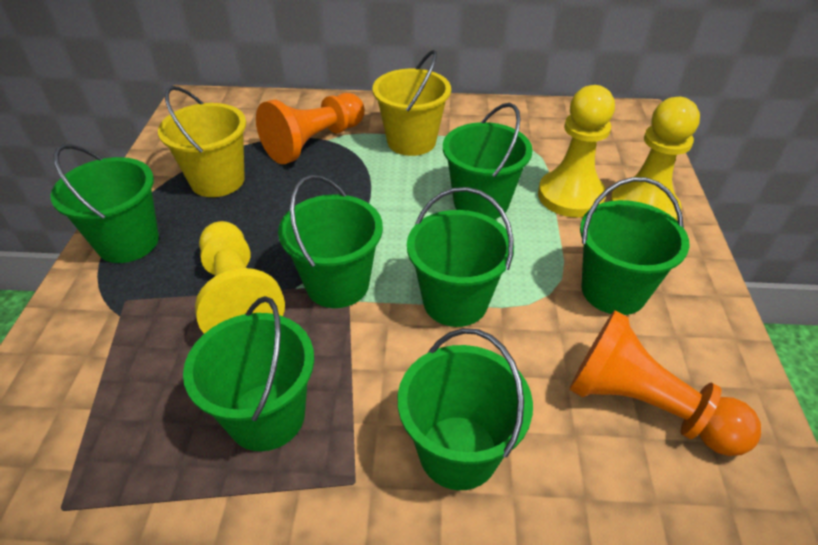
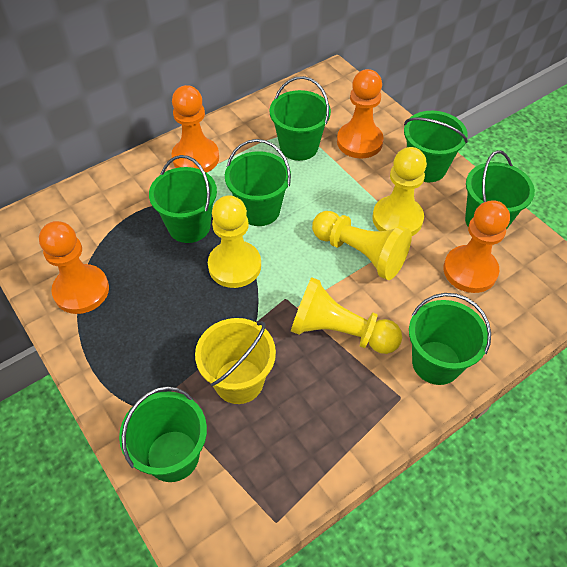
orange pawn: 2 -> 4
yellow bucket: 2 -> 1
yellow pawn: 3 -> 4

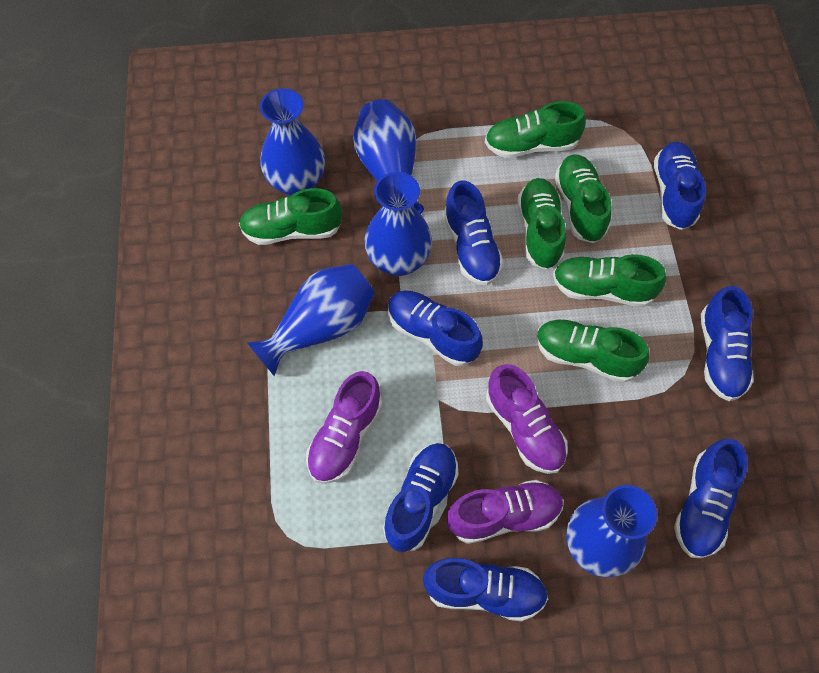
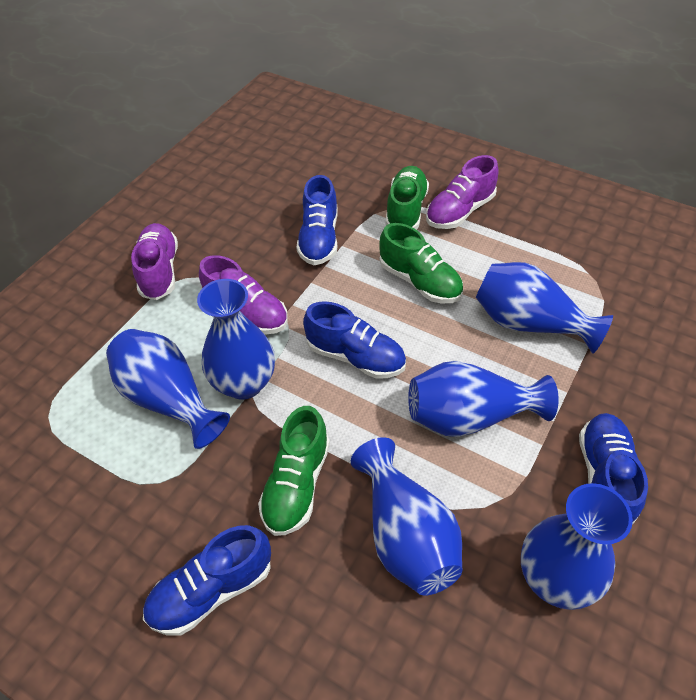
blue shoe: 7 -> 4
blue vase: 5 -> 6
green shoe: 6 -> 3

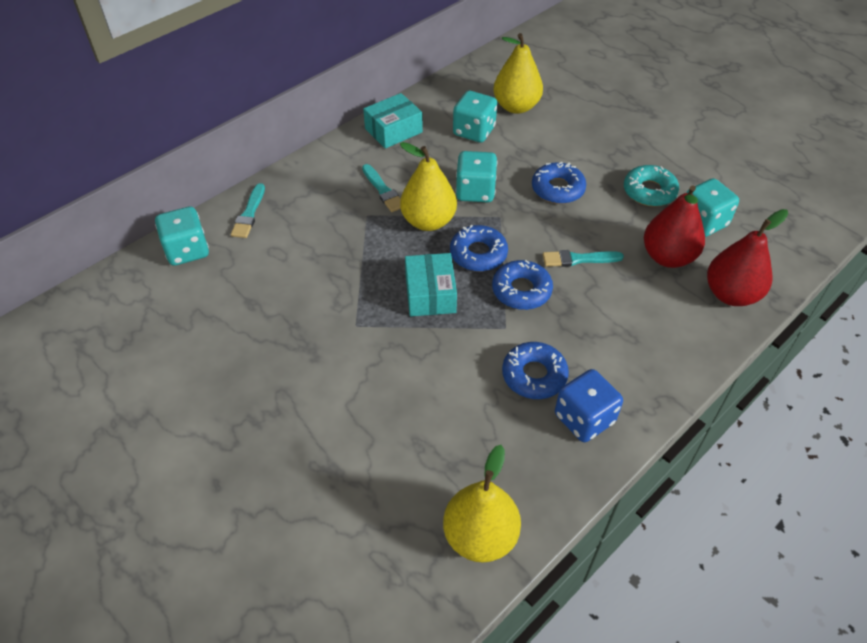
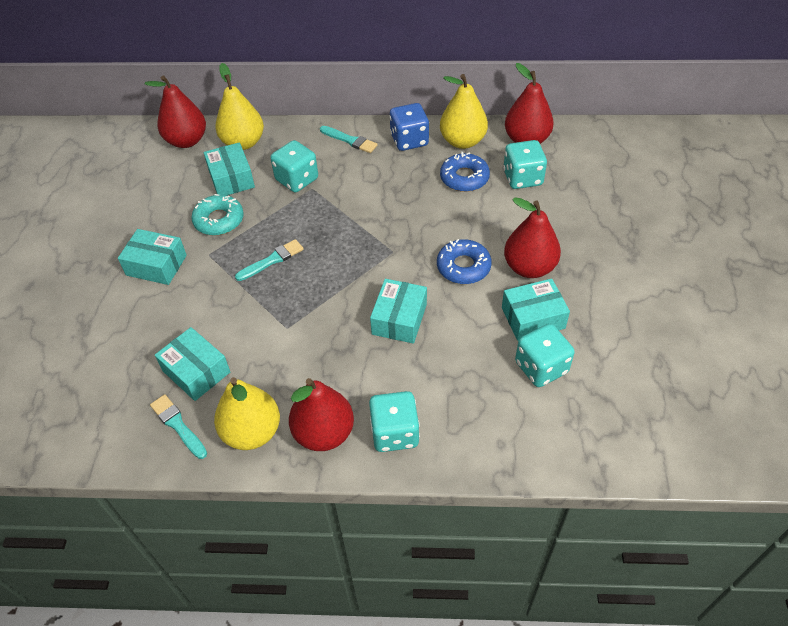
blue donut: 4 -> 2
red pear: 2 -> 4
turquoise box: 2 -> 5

▸ WHAT TO PRODUCE:
Nothing but the lines from the one with "yellow pawn: 3 -> 4" through the last line of the material above should appear in the answer, each copied exactly, with no pictures.

▸ ANSWER SPACE:
yellow pawn: 3 -> 4

blue shoe: 7 -> 4
blue vase: 5 -> 6
green shoe: 6 -> 3

blue donut: 4 -> 2
red pear: 2 -> 4
turquoise box: 2 -> 5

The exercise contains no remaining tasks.